Filter the listing below for "none" and report every line that has it.
----
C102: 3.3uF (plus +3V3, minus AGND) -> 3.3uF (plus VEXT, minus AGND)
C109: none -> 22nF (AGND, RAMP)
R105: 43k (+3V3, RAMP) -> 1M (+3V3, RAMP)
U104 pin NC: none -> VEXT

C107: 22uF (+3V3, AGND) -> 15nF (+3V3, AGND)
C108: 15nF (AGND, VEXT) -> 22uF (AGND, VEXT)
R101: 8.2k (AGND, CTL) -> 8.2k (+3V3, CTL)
----
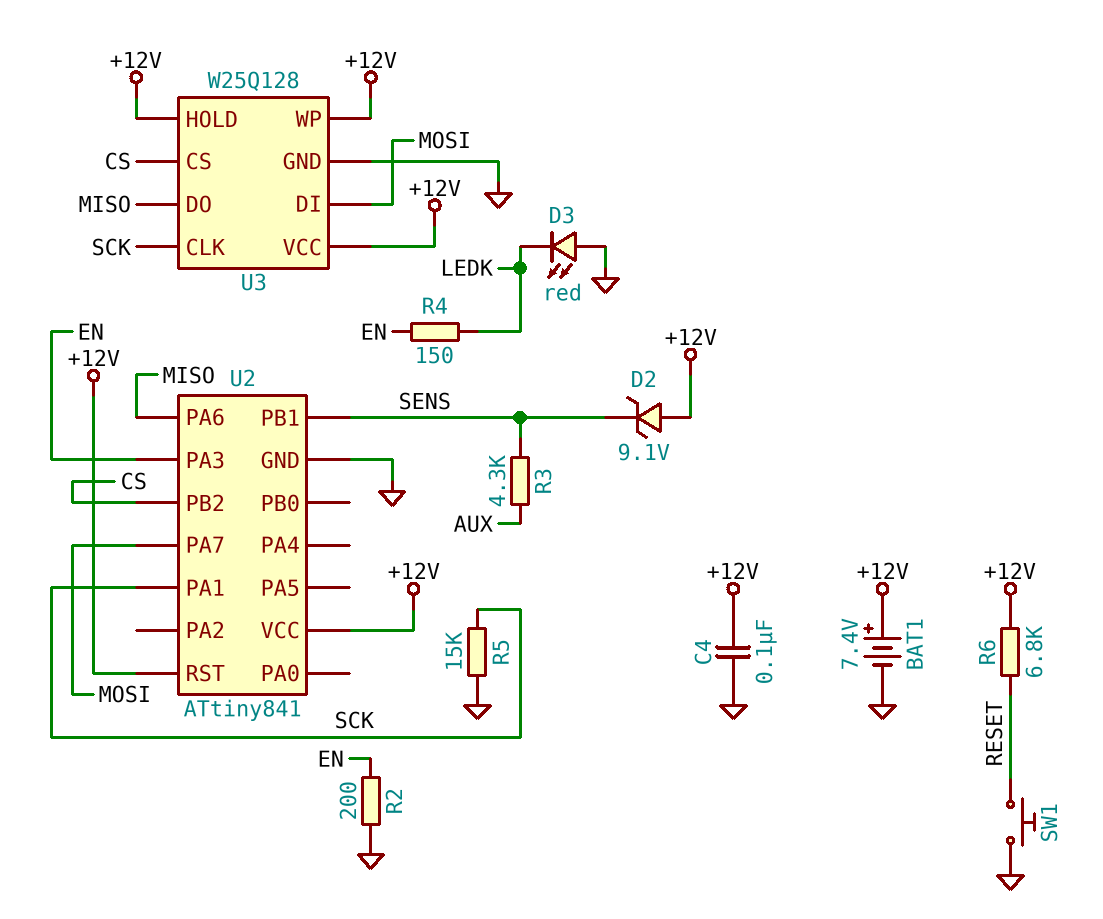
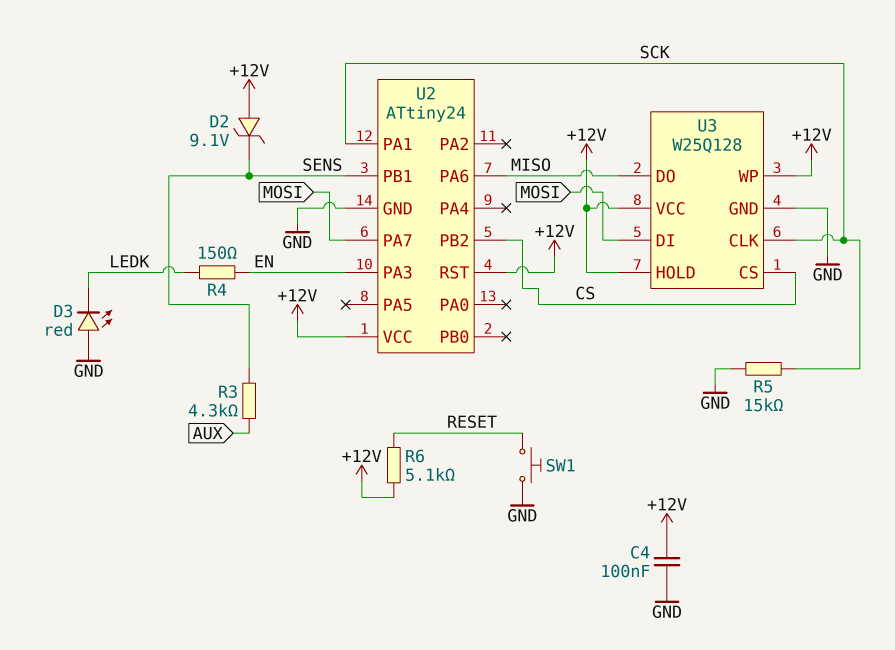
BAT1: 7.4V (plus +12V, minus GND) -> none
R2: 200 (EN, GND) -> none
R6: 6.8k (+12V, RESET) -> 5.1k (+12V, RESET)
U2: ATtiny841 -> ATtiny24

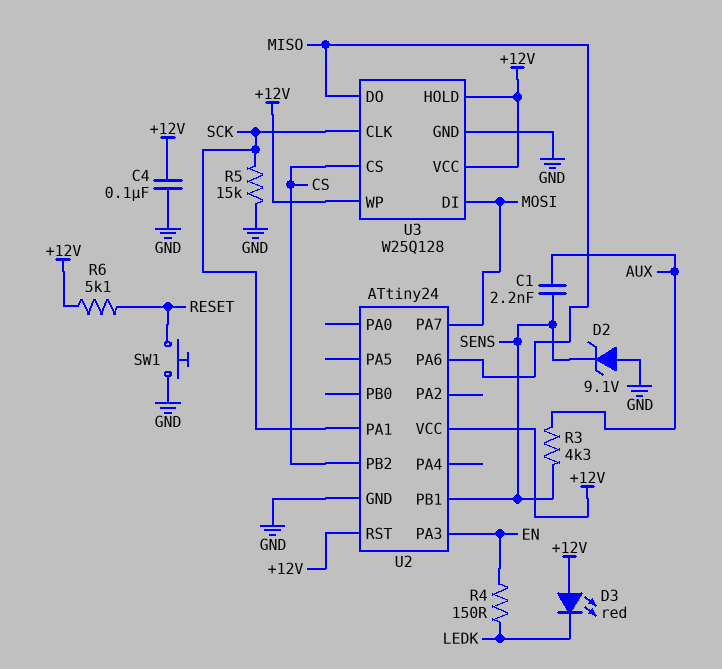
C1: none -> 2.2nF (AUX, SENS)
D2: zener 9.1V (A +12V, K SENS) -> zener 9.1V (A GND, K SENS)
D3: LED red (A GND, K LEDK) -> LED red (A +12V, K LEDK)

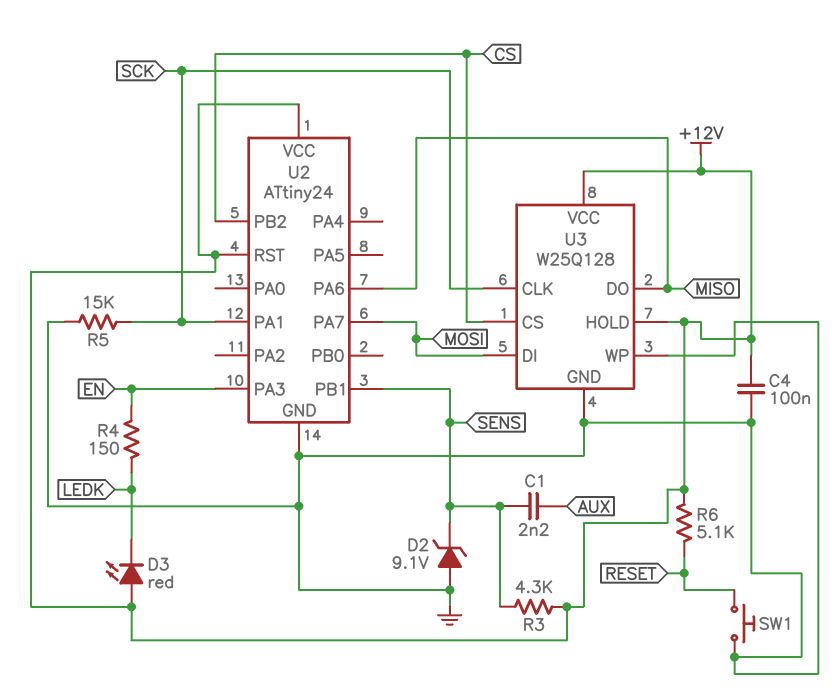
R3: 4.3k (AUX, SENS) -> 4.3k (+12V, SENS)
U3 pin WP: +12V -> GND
----
**Result**.
C109: none -> 22nF (AGND, RAMP)
U104 pin NC: none -> VEXT
BAT1: 7.4V (plus +12V, minus GND) -> none
R2: 200 (EN, GND) -> none
C1: none -> 2.2nF (AUX, SENS)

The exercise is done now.